**Records for this task**
################

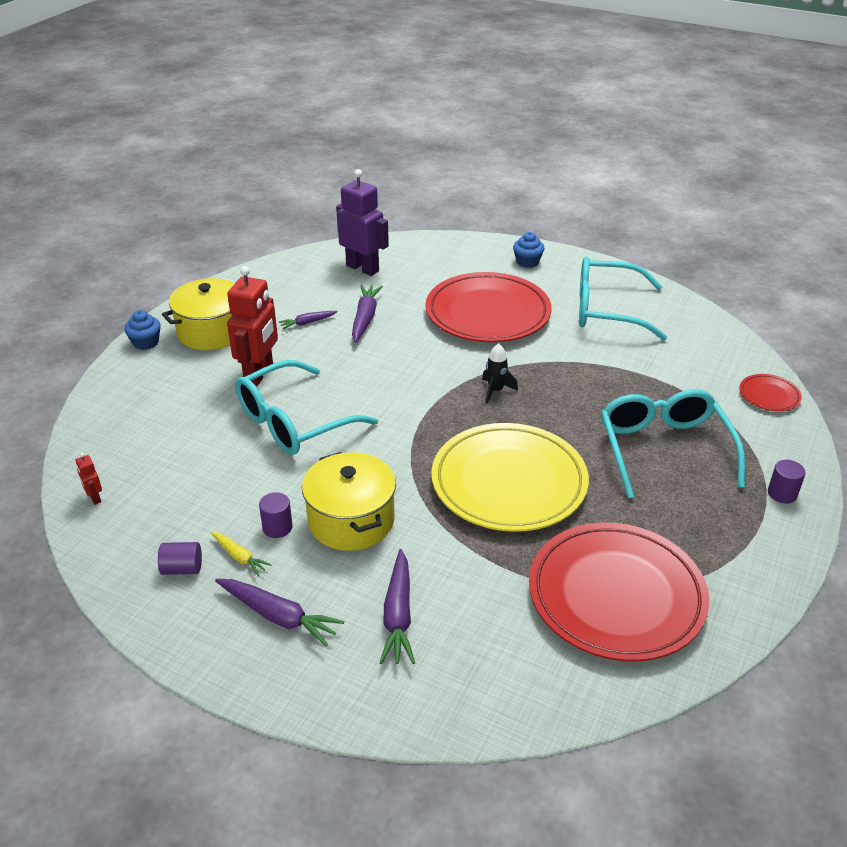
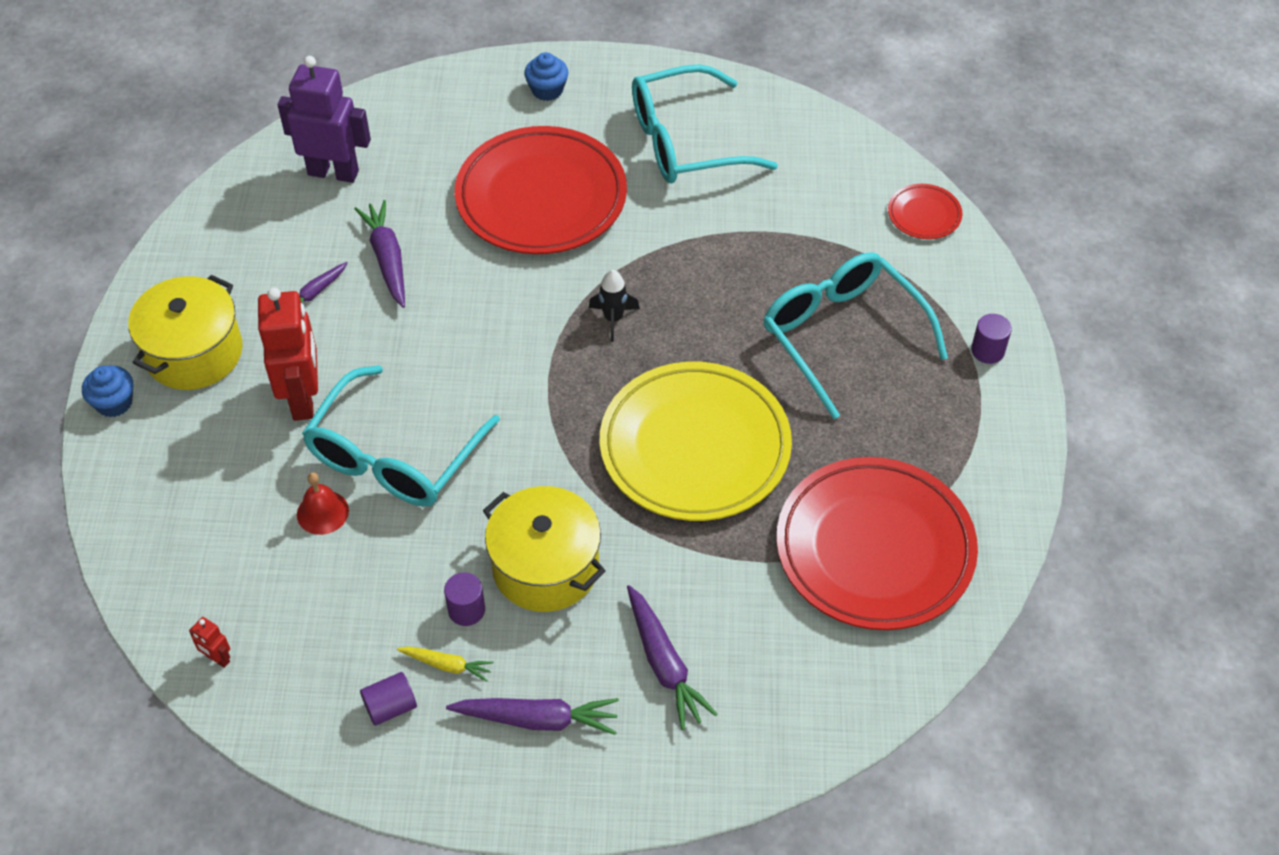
camera: 25 degrees left, 15 degrees up
(224, 438) = (322, 512): none -> red bell

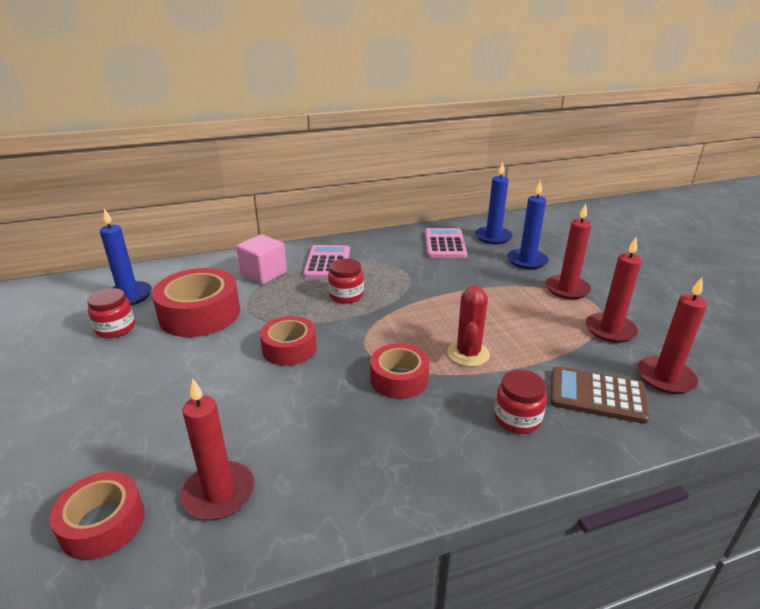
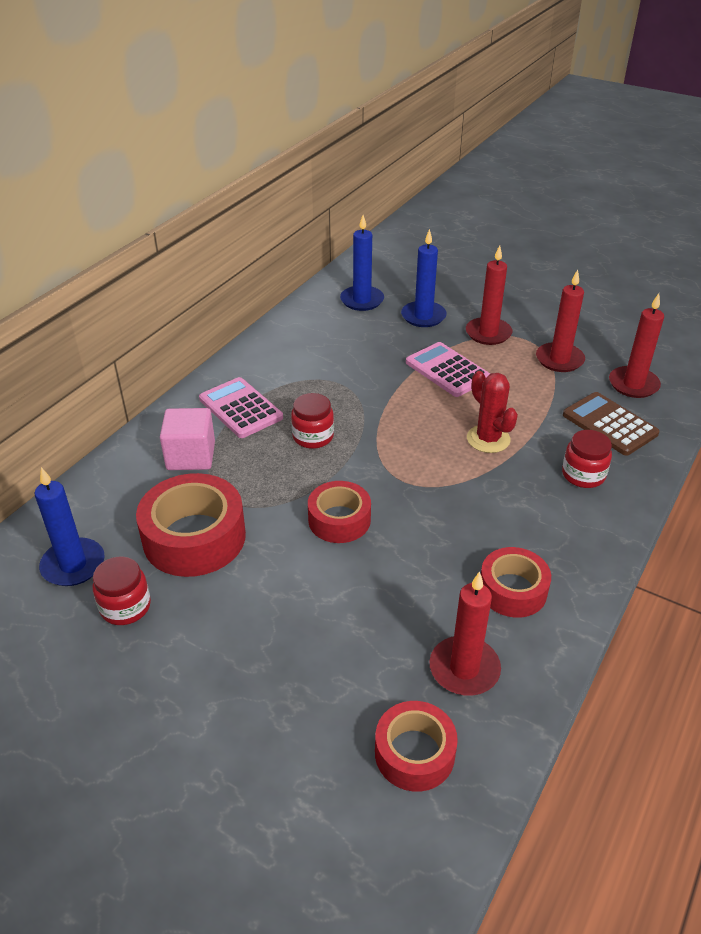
camera: 40 degrees left, 10 degrees up
(399, 379) = (466, 493): red tape -> red tape (512, 590)
(444, 244) = (327, 329): pink calculator -> pink calculator (447, 370)
(597, 395) = (609, 424): brown calculator -> brown calculator turned 75 degrees clockwise

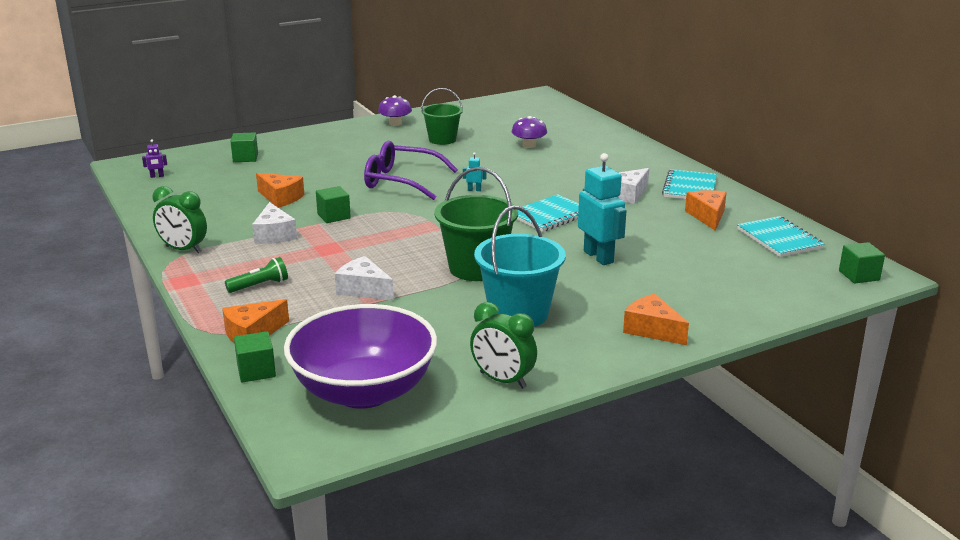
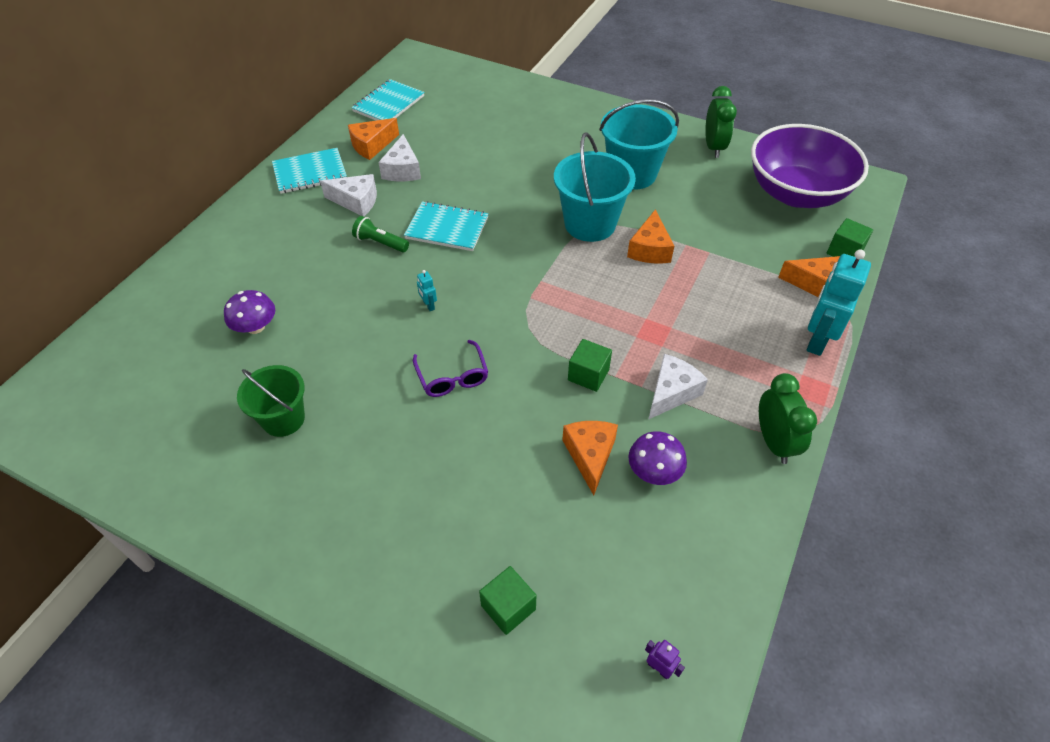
camera: 125 degrees left, 25 degrees up
(260, 285) = (758, 331): green flashlight -> green flashlight (380, 243)
(364, 289) = (690, 266): white cheese -> white cheese (402, 170)
(395, 123) = (242, 516): purple mushroom -> purple mushroom (654, 471)
(401, 181) = (452, 377): purple glasses -> purple glasses, size x0.60
(476, 268) = (590, 224): green bucket -> turquoise bucket
(598, 257) = (504, 172): turquoise robot -> turquoise robot (817, 340)
(652, 330) = (588, 115): orange cheese -> orange cheese (649, 249)
(859, 275) = (423, 63): green cube -> none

################

Search the material for the string "turquoise" and return each line that has it.

**Task response**
(476, 268) = (590, 224): green bucket -> turquoise bucket
(598, 257) = (504, 172): turquoise robot -> turquoise robot (817, 340)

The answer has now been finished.